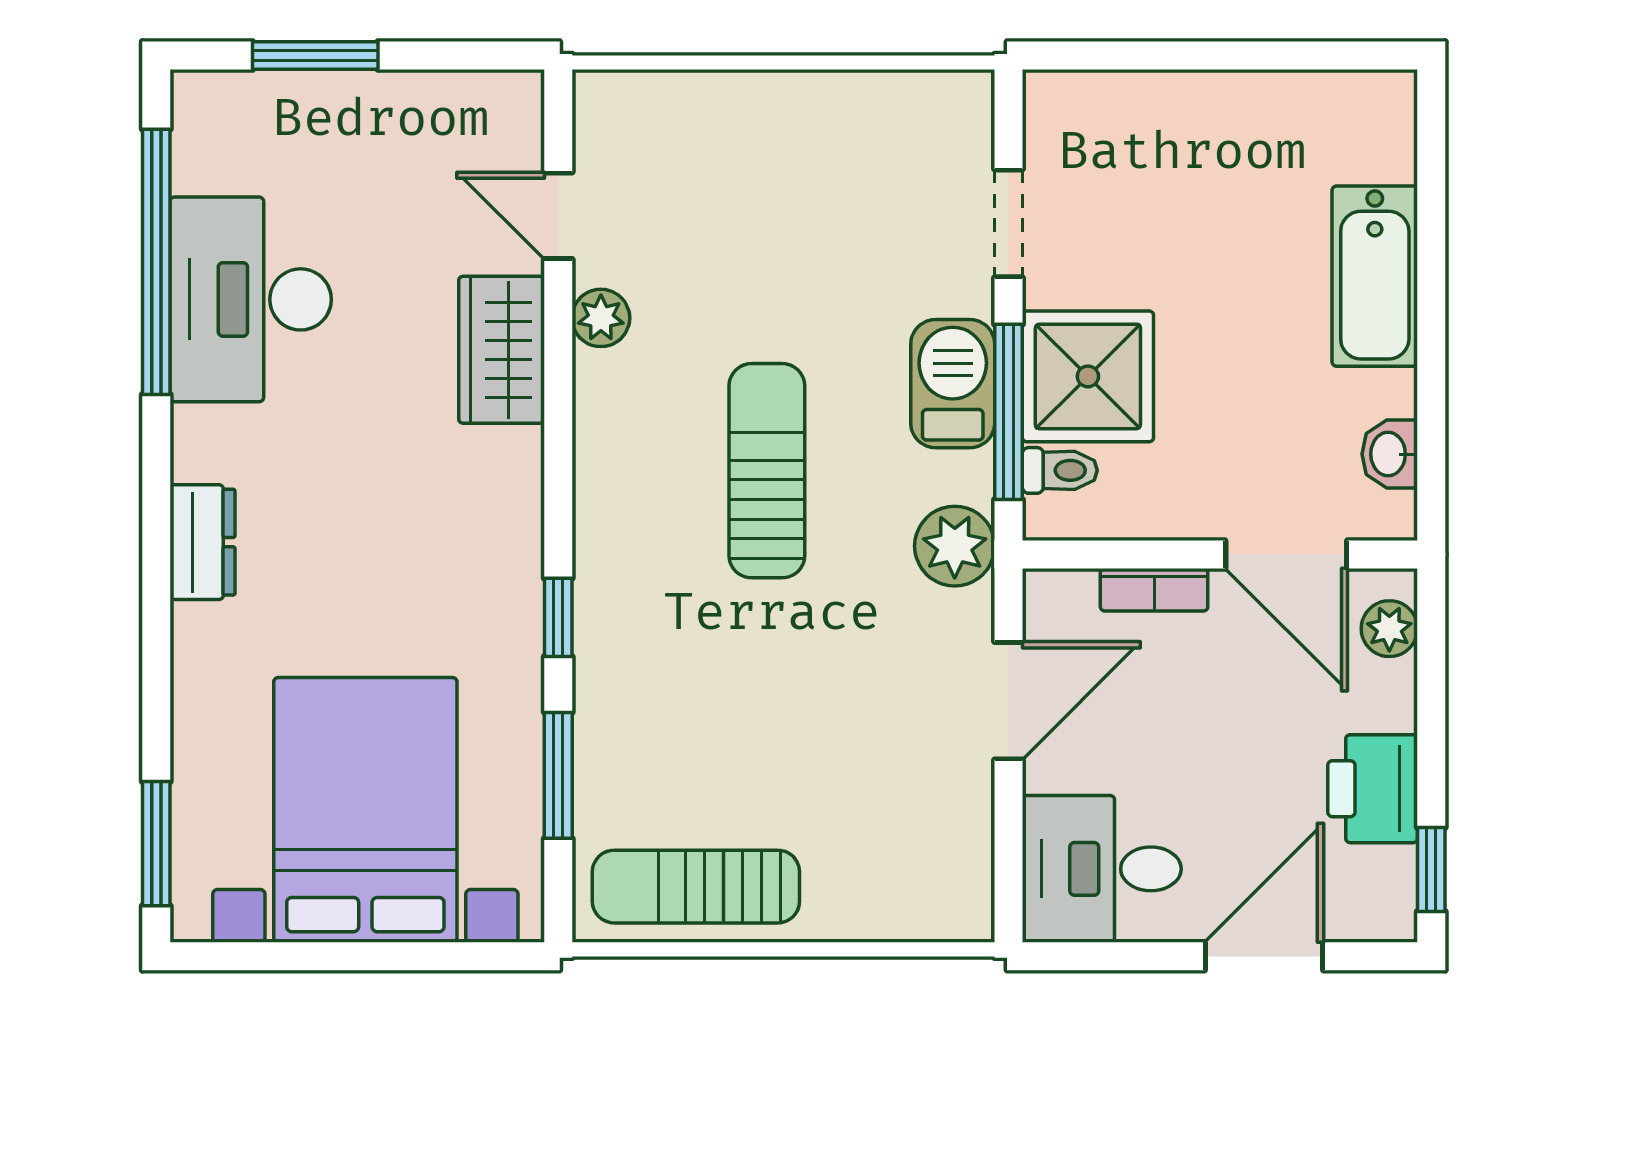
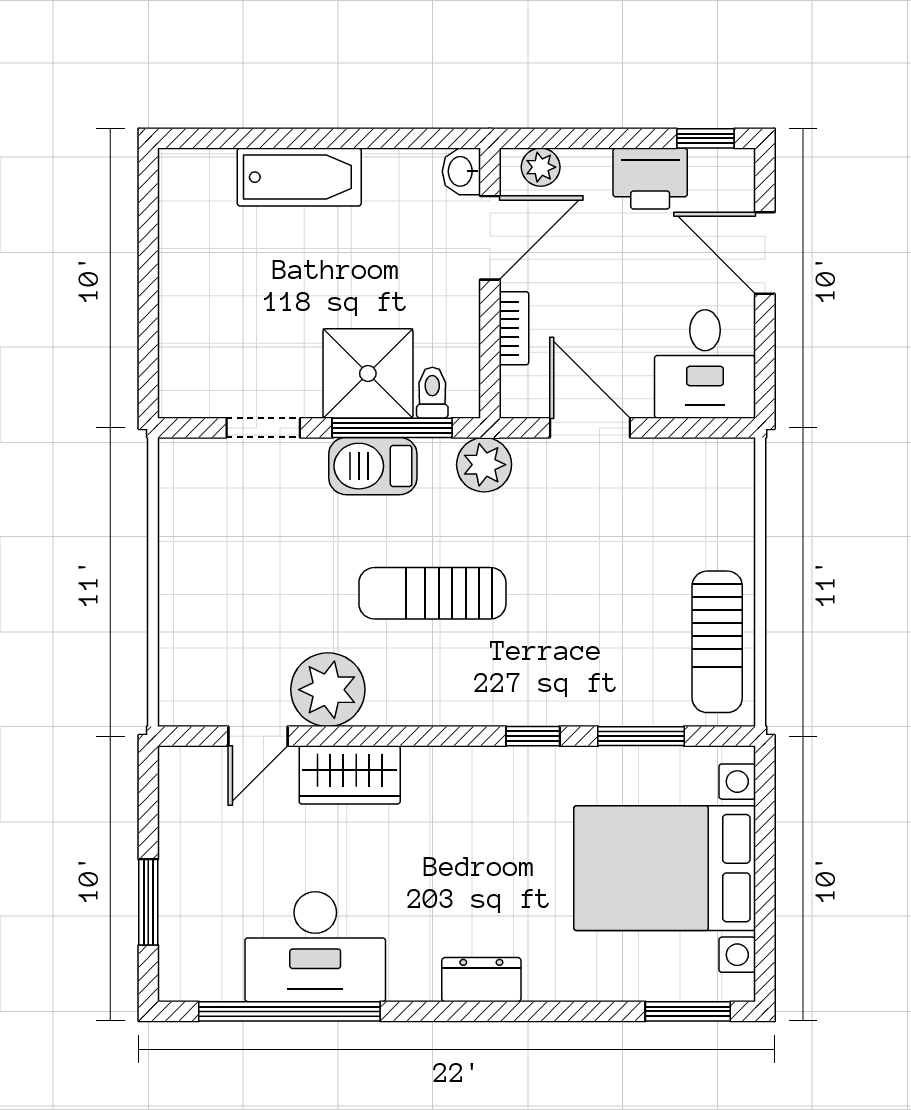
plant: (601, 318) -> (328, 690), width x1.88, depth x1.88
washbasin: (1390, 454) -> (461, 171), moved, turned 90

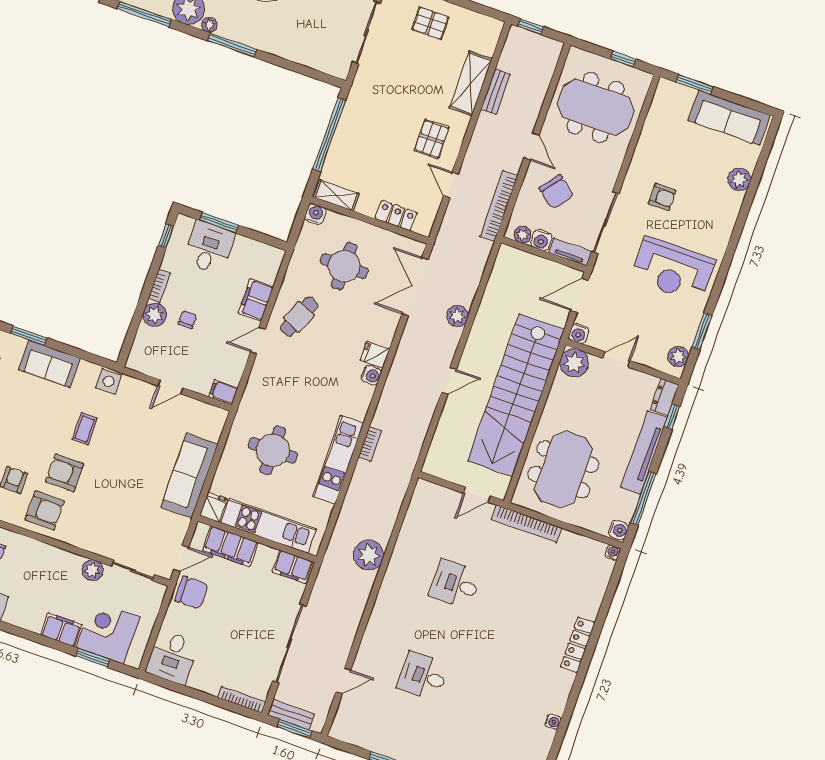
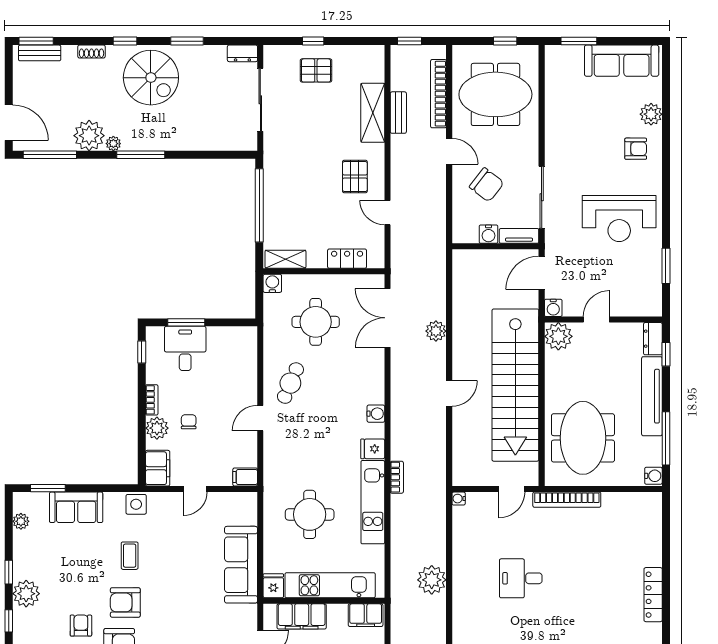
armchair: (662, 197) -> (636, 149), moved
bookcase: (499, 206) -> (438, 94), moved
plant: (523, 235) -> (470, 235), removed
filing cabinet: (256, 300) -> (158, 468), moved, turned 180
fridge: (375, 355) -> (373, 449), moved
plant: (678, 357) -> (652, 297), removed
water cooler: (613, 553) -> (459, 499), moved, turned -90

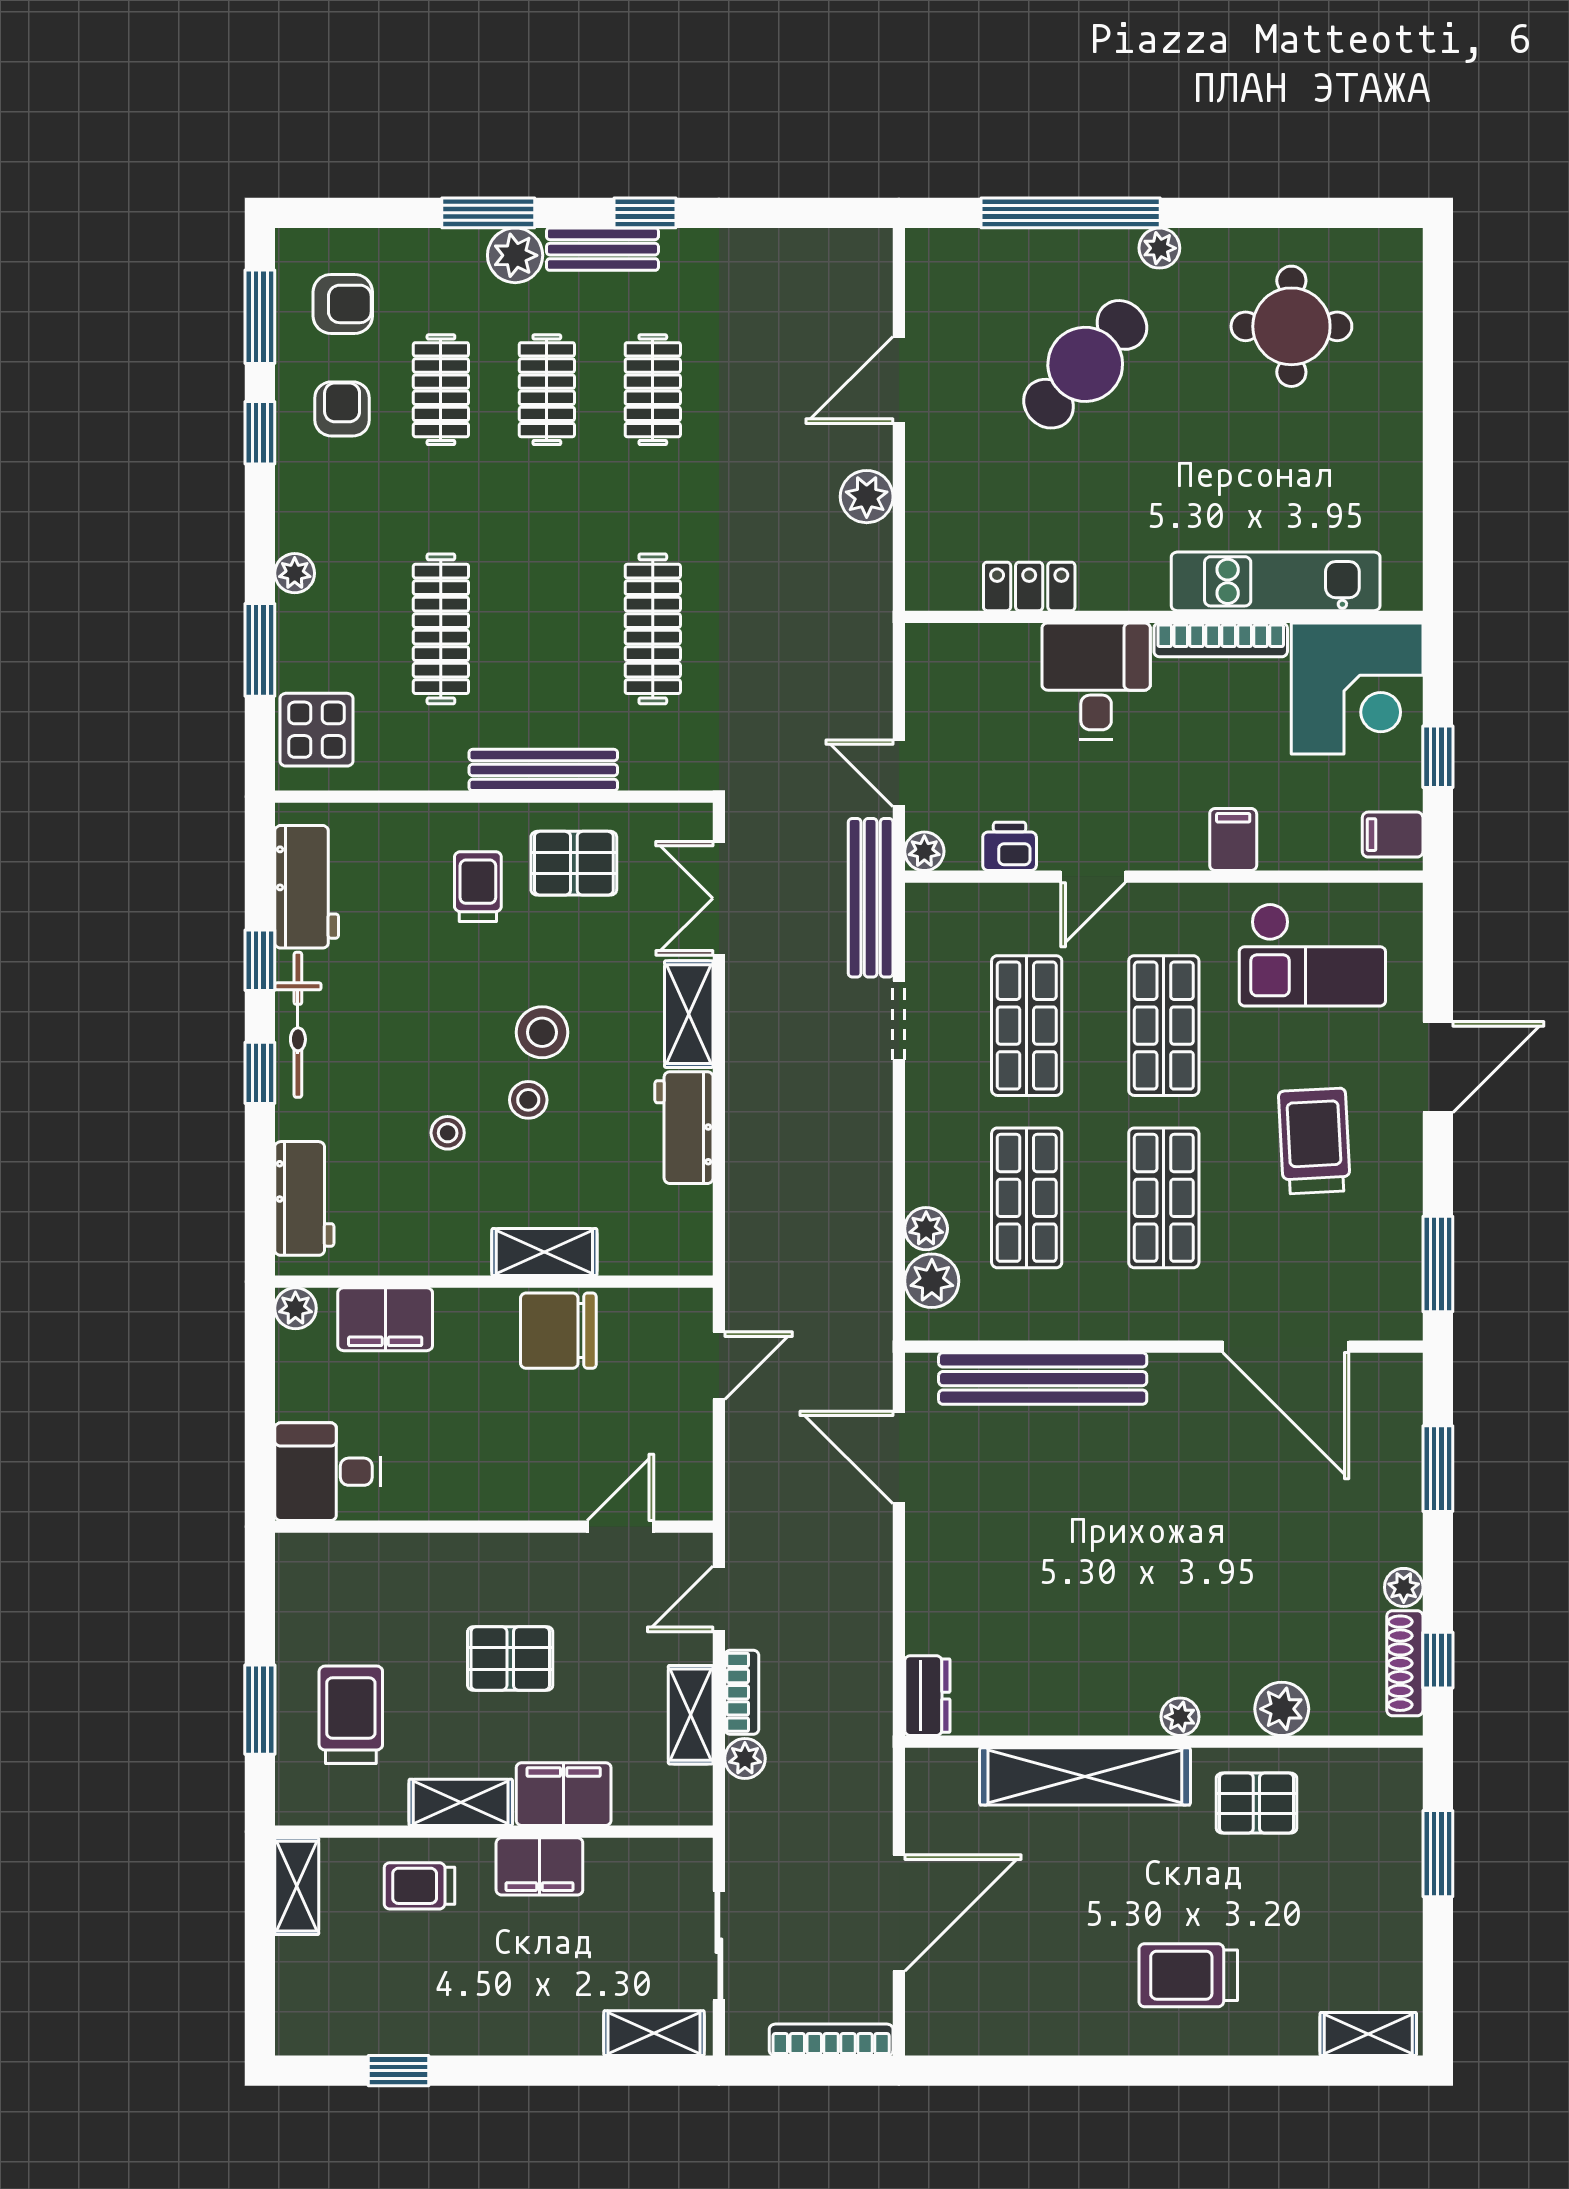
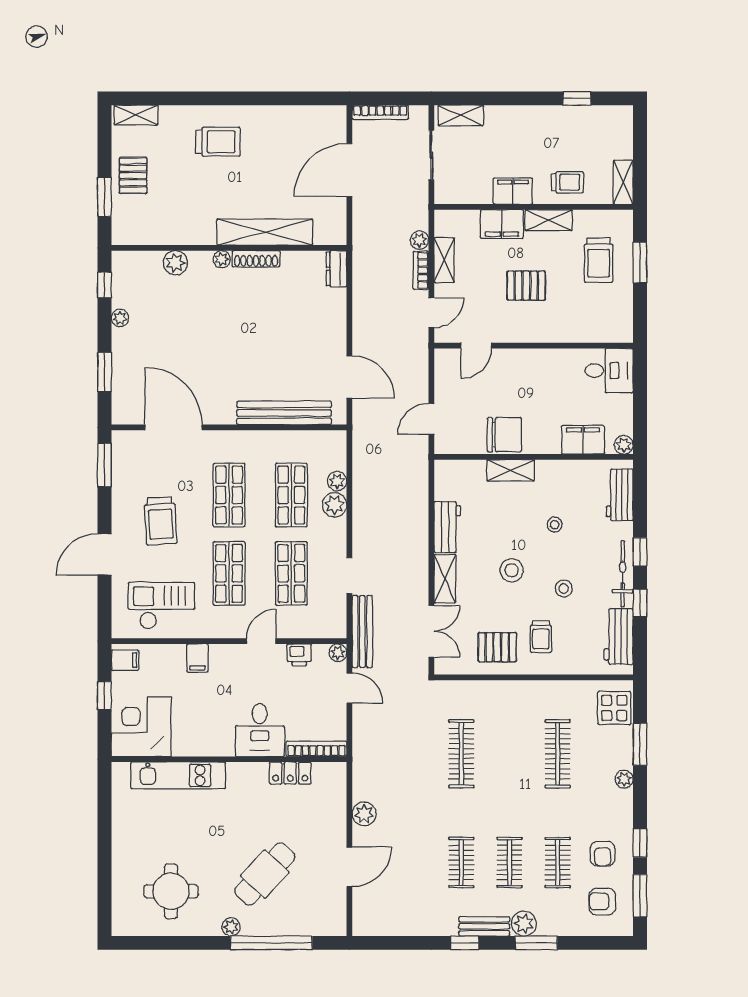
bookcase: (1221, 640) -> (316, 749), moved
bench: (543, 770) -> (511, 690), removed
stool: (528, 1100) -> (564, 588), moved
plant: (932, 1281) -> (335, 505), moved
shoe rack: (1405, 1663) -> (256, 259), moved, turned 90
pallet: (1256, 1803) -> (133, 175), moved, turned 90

WHAT TO PRODUCE.
Each line from the one with "fridge: (375, 355) -> (373, 449), moved" through the final line of the records must be copied exactly, with no pictures and no additional lines.

YOUR RESPONSE.
fridge: (375, 355) -> (373, 449), moved
plant: (678, 357) -> (652, 297), removed
water cooler: (613, 553) -> (459, 499), moved, turned -90

bookcase: (1221, 640) -> (316, 749), moved
bench: (543, 770) -> (511, 690), removed
stool: (528, 1100) -> (564, 588), moved
plant: (932, 1281) -> (335, 505), moved
shoe rack: (1405, 1663) -> (256, 259), moved, turned 90
pallet: (1256, 1803) -> (133, 175), moved, turned 90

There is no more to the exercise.